● **Work order**
Using the data below, restate exactly every line from the one with "C6: 33uF (plus" up to and including the one with "U4 pin in-: +9V -> NET21". No picture belongs in it.

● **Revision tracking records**
^^^^^^^^

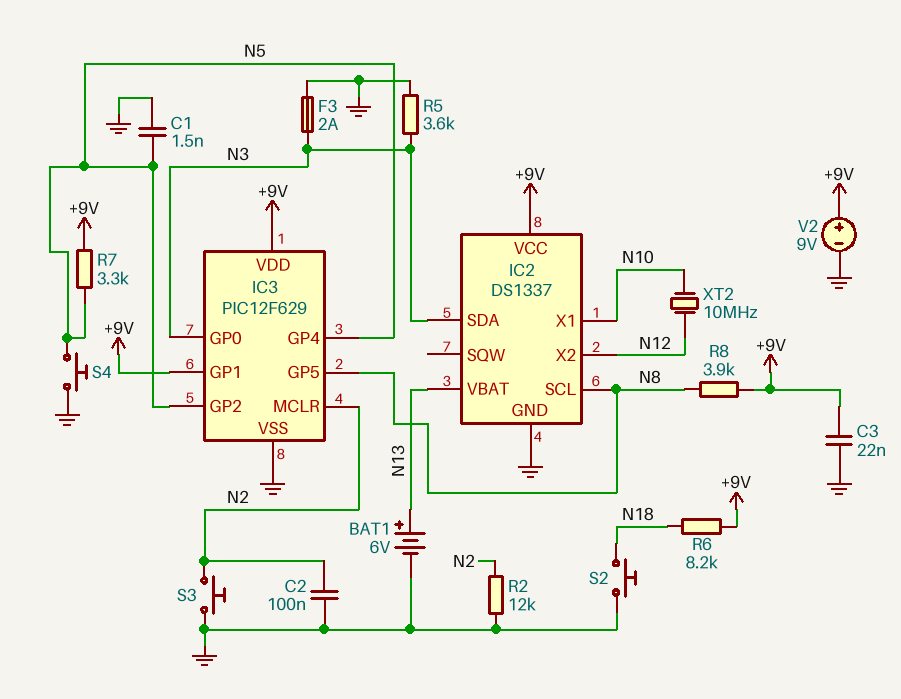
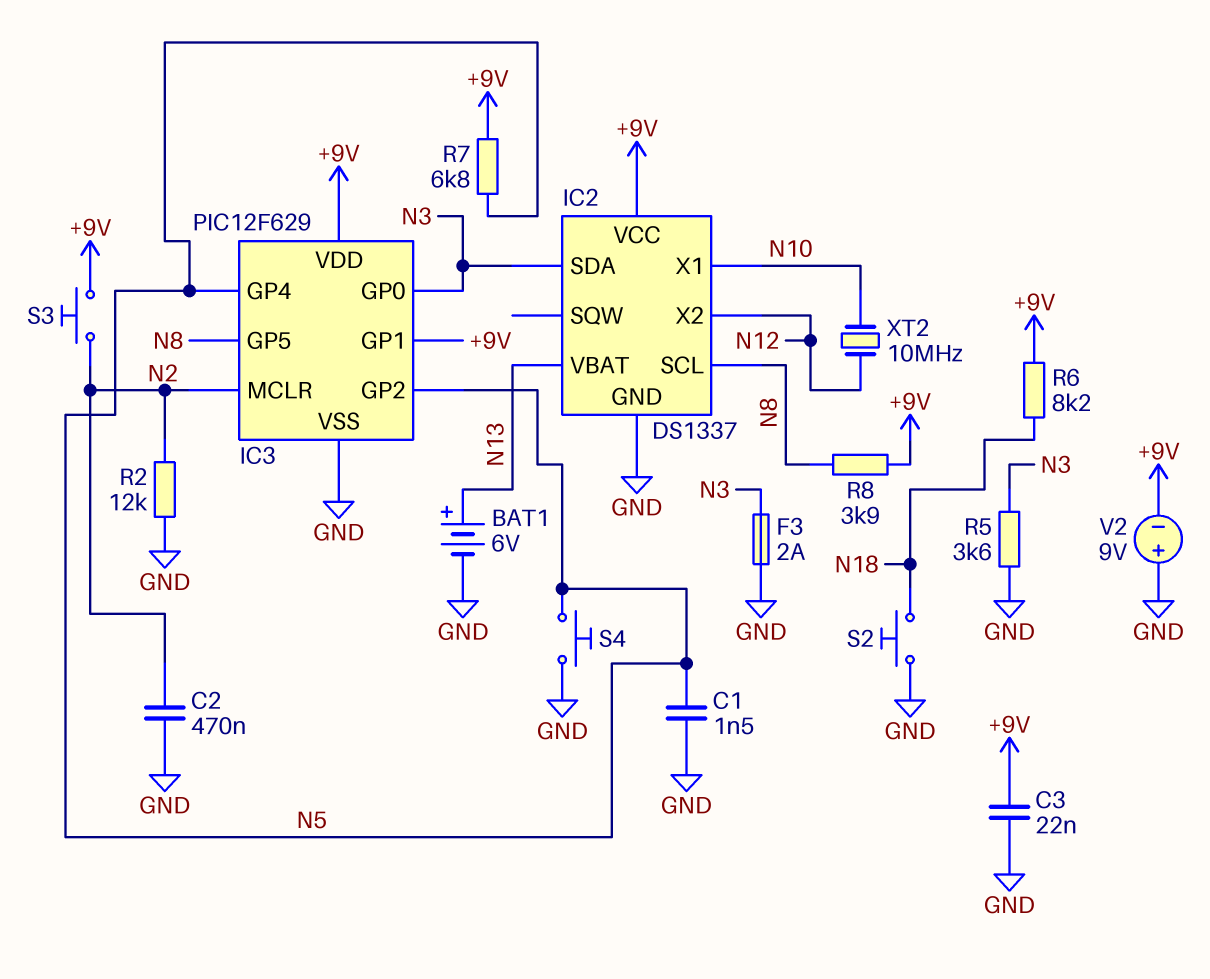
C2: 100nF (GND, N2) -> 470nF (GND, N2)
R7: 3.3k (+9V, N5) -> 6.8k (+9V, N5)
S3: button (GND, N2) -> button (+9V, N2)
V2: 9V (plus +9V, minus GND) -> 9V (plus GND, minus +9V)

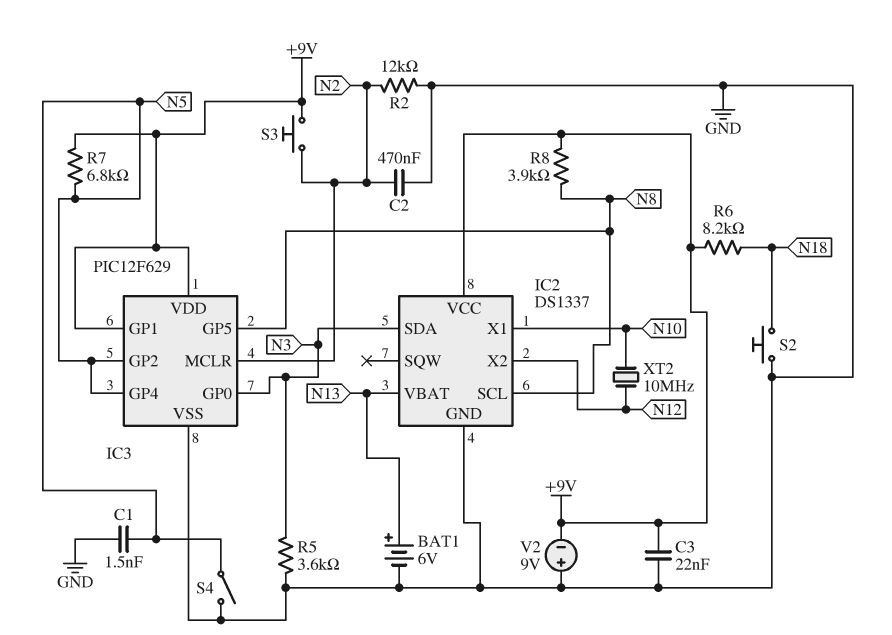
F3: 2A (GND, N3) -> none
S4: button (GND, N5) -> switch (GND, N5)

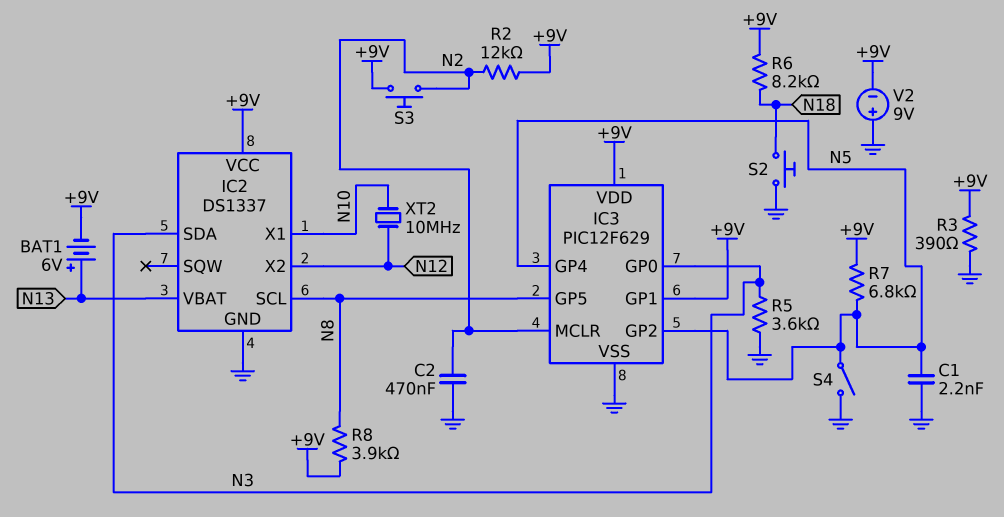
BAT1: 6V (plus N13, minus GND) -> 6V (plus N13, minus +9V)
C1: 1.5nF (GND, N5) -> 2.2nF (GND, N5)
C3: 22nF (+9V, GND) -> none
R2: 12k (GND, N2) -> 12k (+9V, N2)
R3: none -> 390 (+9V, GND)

^^^^^^^^

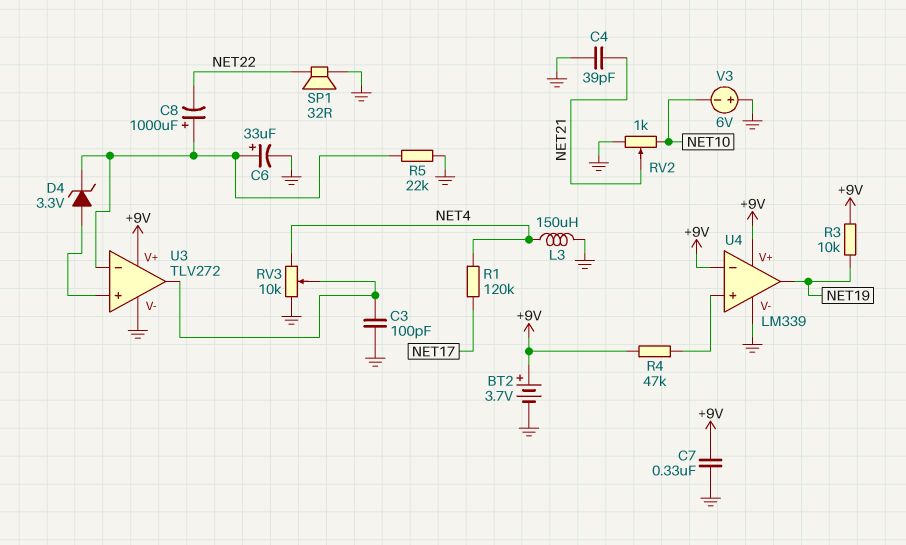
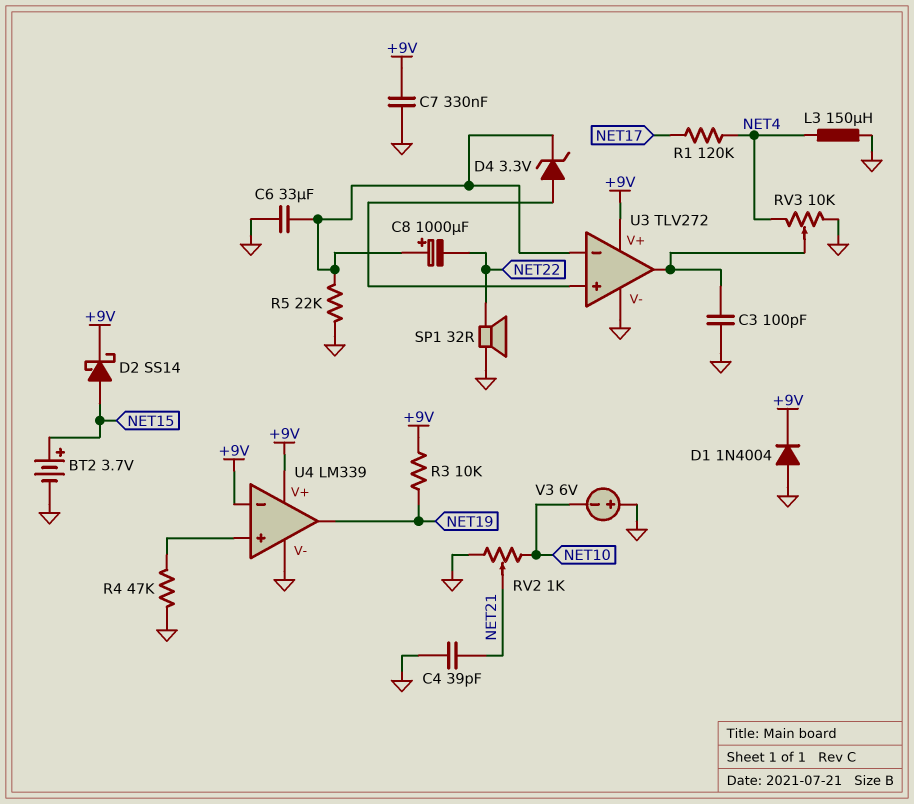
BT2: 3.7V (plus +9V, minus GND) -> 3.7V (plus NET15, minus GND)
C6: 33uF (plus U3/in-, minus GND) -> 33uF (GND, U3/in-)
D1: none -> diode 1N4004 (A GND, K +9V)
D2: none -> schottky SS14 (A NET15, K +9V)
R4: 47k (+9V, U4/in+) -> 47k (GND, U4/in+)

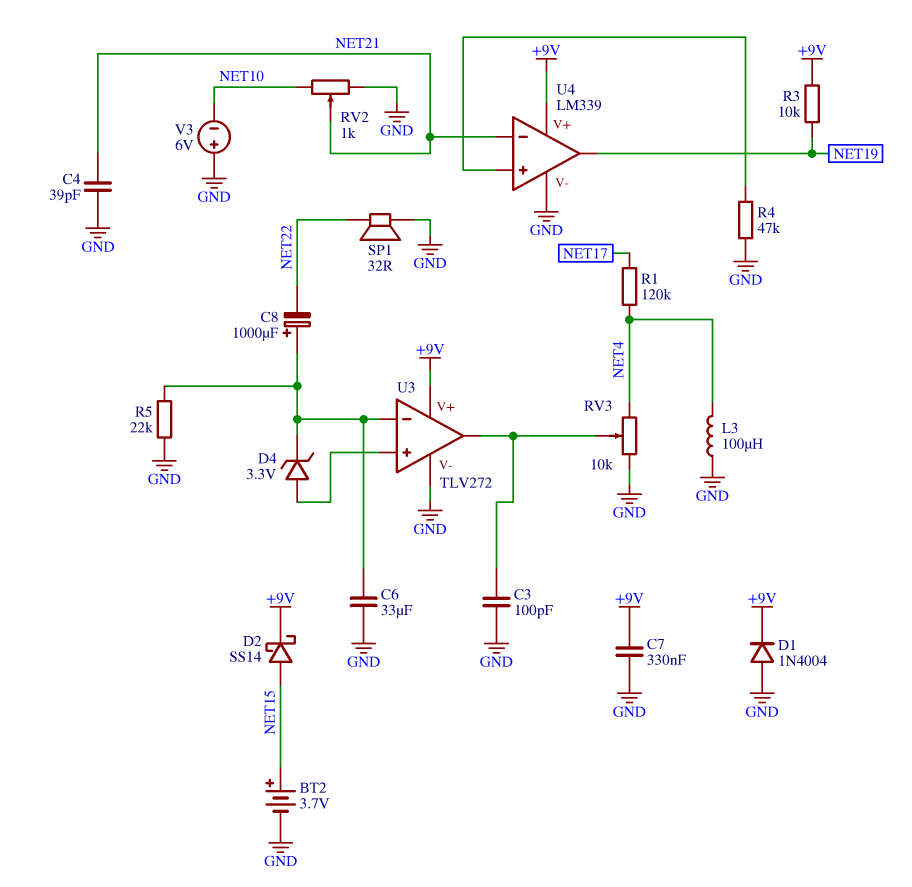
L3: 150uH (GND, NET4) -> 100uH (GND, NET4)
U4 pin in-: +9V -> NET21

^^^^^^^^

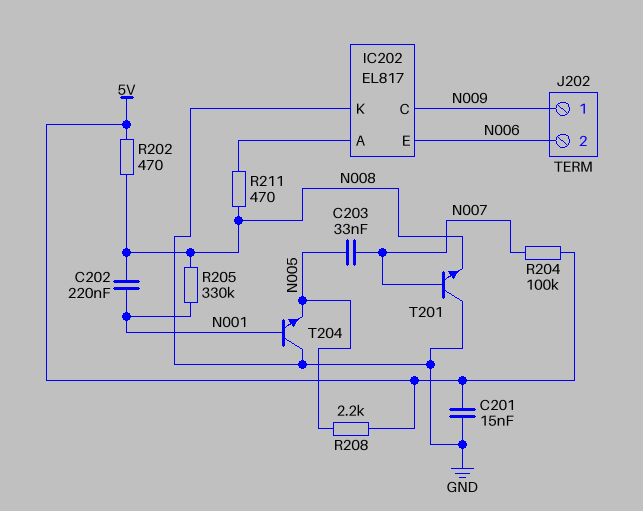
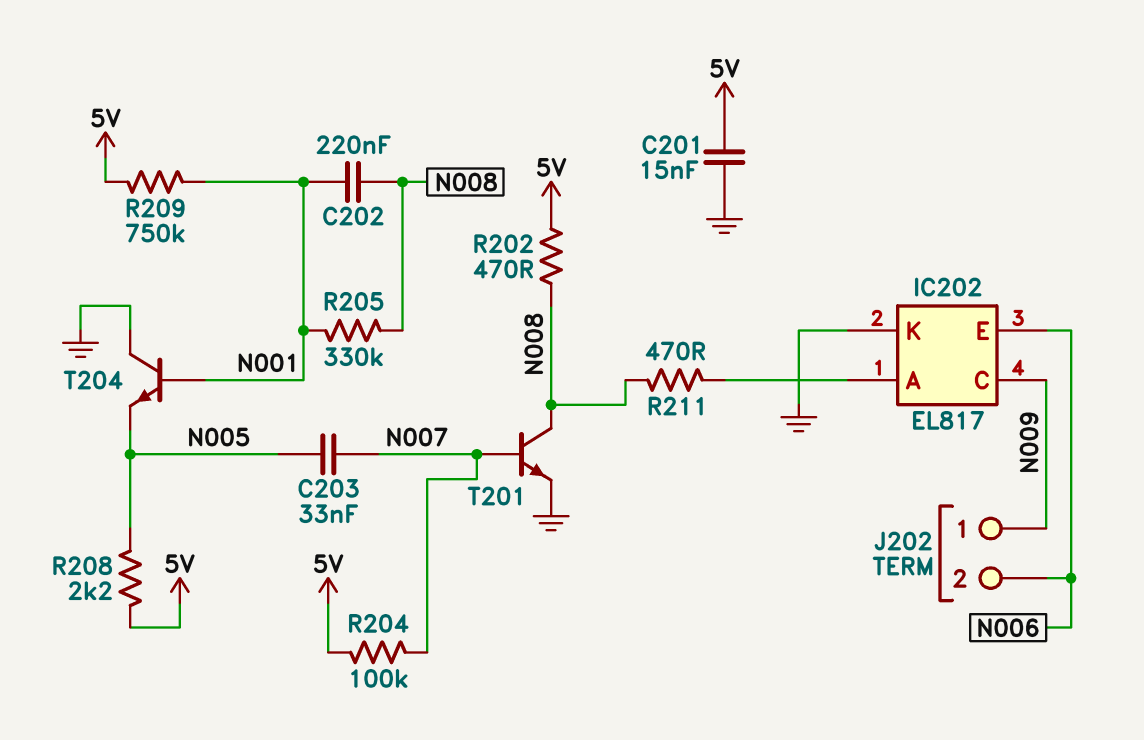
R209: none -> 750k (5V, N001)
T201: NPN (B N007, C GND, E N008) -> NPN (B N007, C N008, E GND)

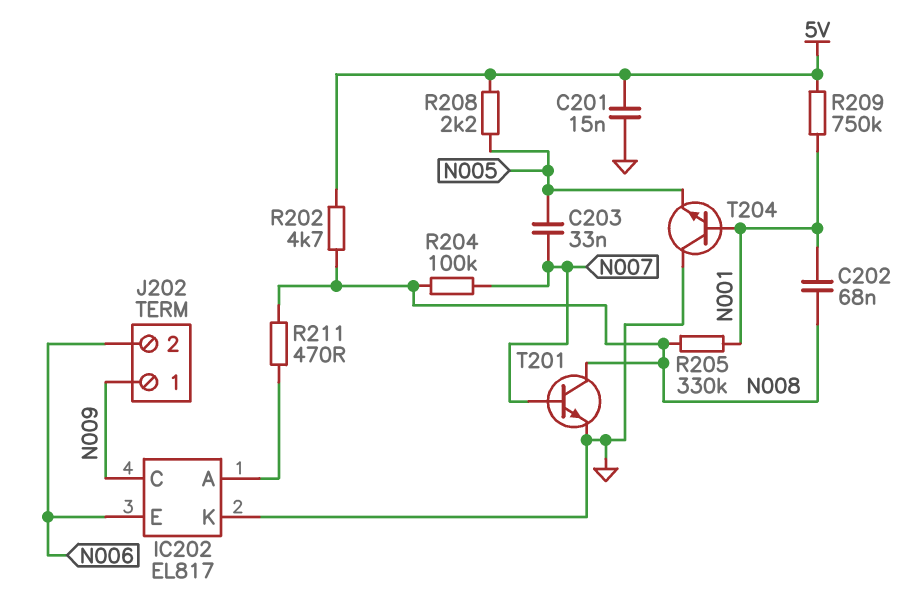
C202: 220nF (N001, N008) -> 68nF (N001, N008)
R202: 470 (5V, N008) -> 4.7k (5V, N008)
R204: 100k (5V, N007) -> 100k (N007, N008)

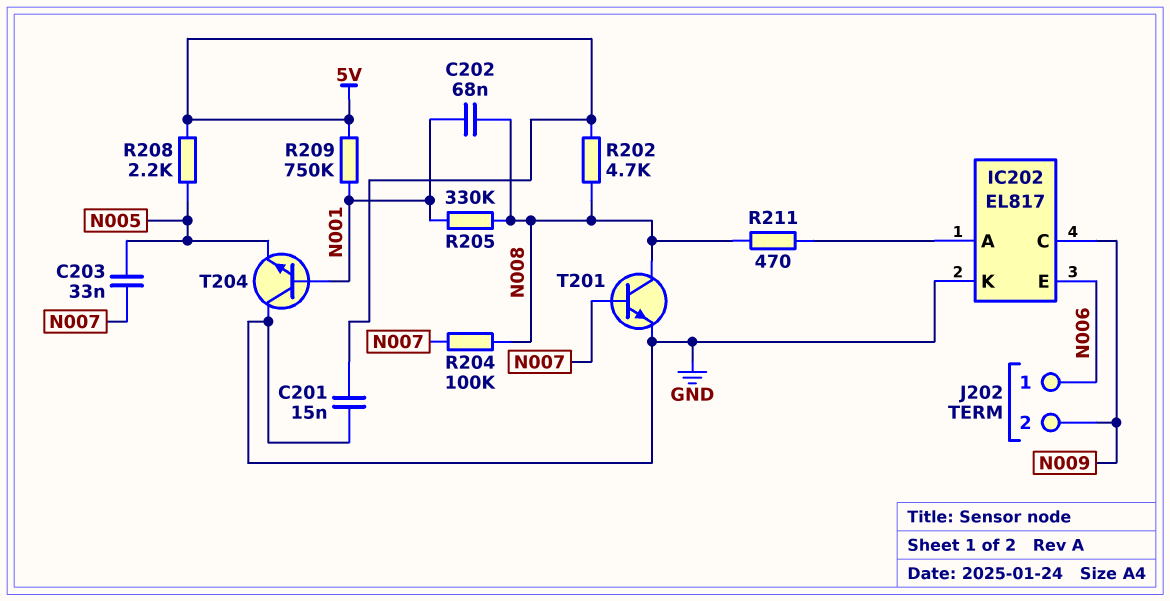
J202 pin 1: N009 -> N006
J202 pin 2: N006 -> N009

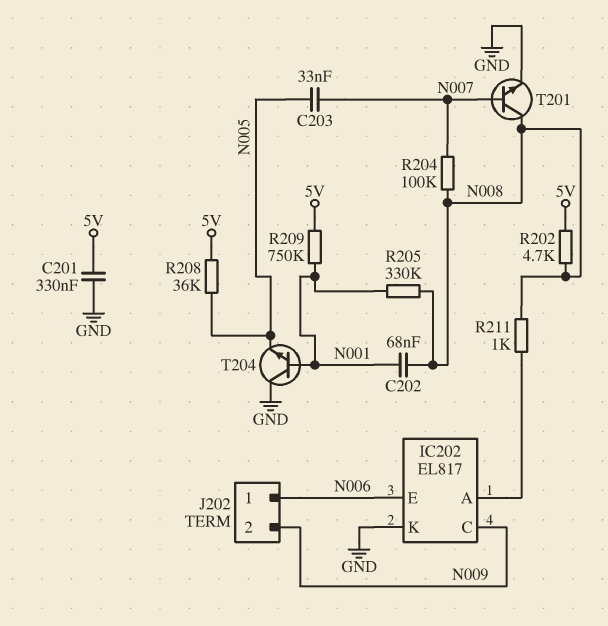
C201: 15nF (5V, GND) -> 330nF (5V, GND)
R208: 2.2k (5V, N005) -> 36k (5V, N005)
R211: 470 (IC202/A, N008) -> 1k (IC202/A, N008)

^^^^^^^^

● **Response**
C6: 33uF (plus U3/in-, minus GND) -> 33uF (GND, U3/in-)
D1: none -> diode 1N4004 (A GND, K +9V)
D2: none -> schottky SS14 (A NET15, K +9V)
R4: 47k (+9V, U4/in+) -> 47k (GND, U4/in+)

L3: 150uH (GND, NET4) -> 100uH (GND, NET4)
U4 pin in-: +9V -> NET21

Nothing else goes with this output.